◆ **RECORDED INFORMATION**:
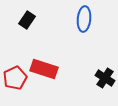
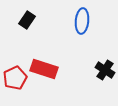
blue ellipse: moved 2 px left, 2 px down
black cross: moved 8 px up
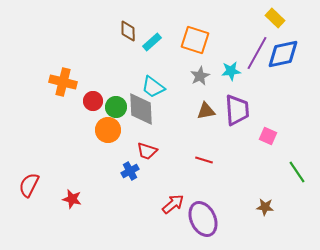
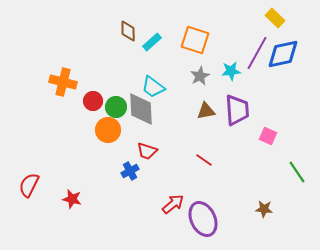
red line: rotated 18 degrees clockwise
brown star: moved 1 px left, 2 px down
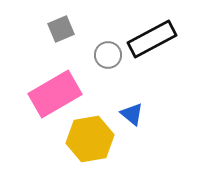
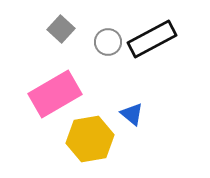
gray square: rotated 24 degrees counterclockwise
gray circle: moved 13 px up
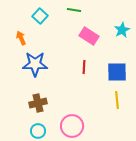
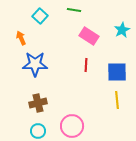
red line: moved 2 px right, 2 px up
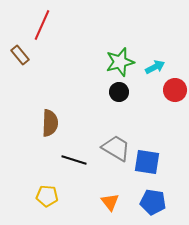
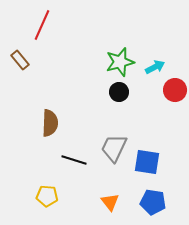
brown rectangle: moved 5 px down
gray trapezoid: moved 2 px left; rotated 96 degrees counterclockwise
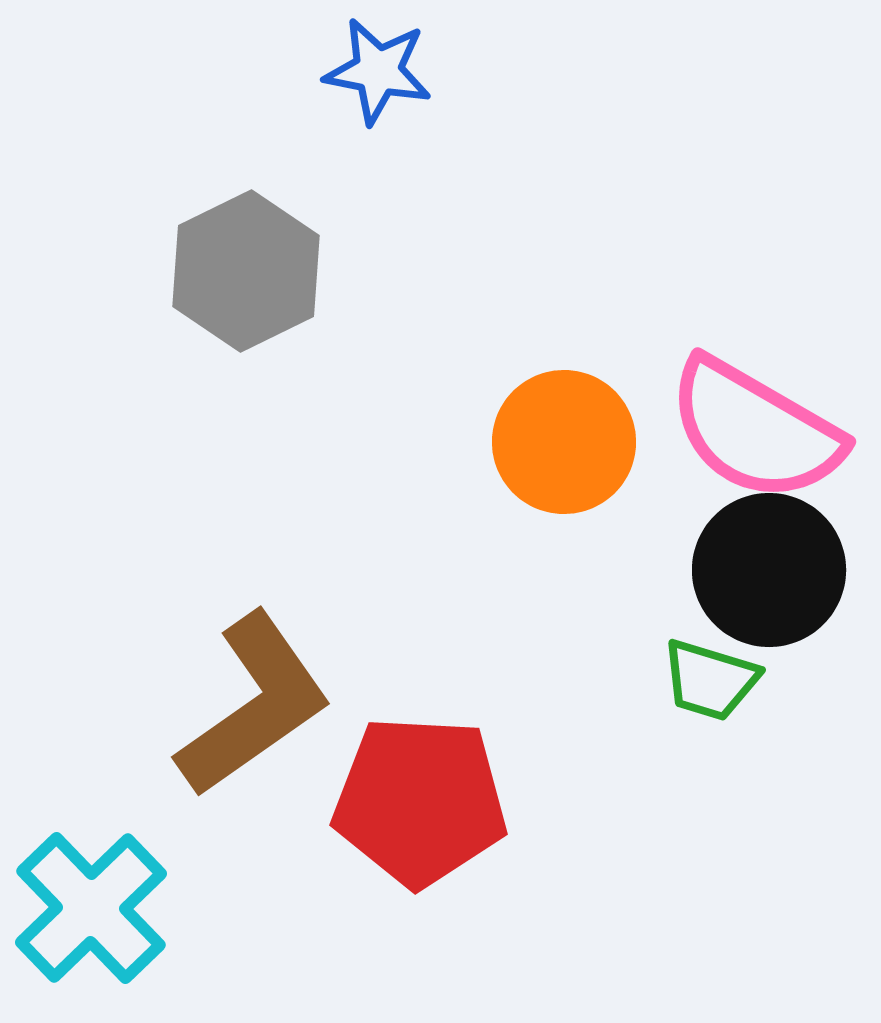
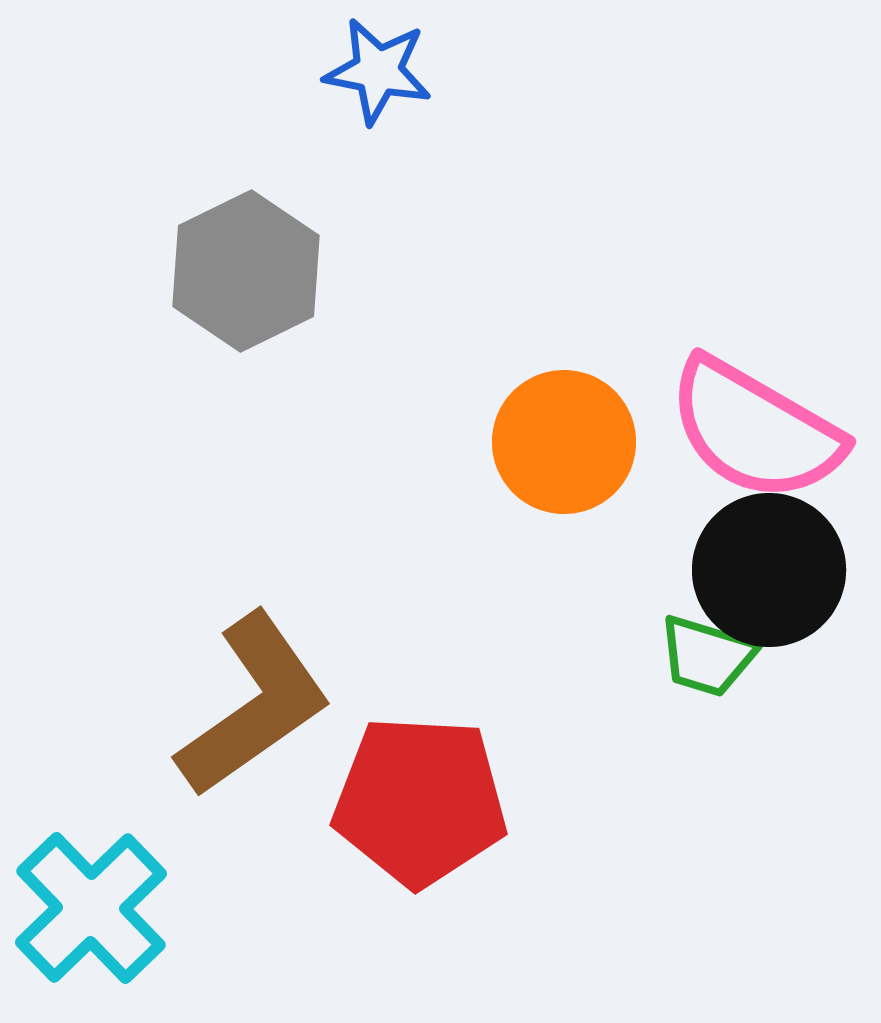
green trapezoid: moved 3 px left, 24 px up
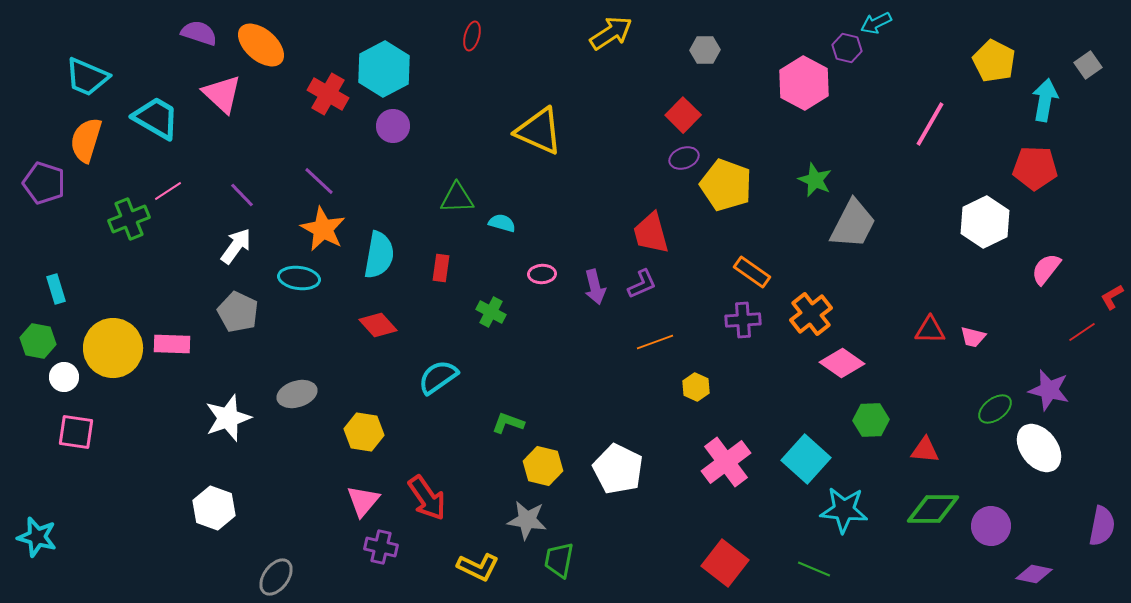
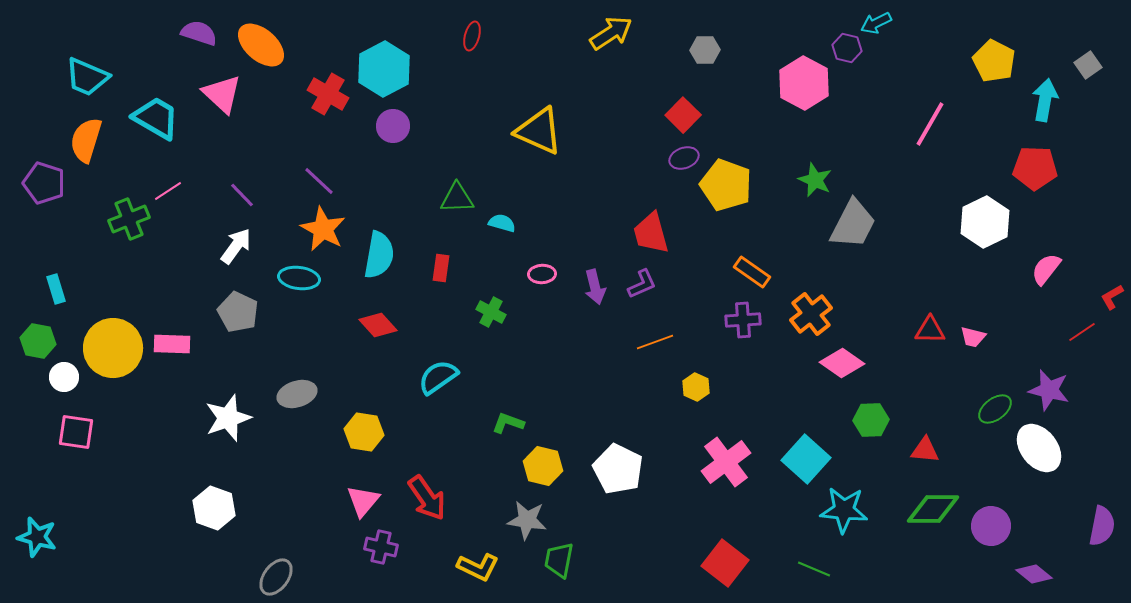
purple diamond at (1034, 574): rotated 27 degrees clockwise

◆ **ABOUT THIS EXERCISE**: Lines with the word "down" in them are the answer; report each one from the data.

◆ **RESPONSE AREA**:
blue ellipse: moved 2 px left, 2 px down
brown star: moved 1 px left, 2 px down
brown rectangle: moved 5 px down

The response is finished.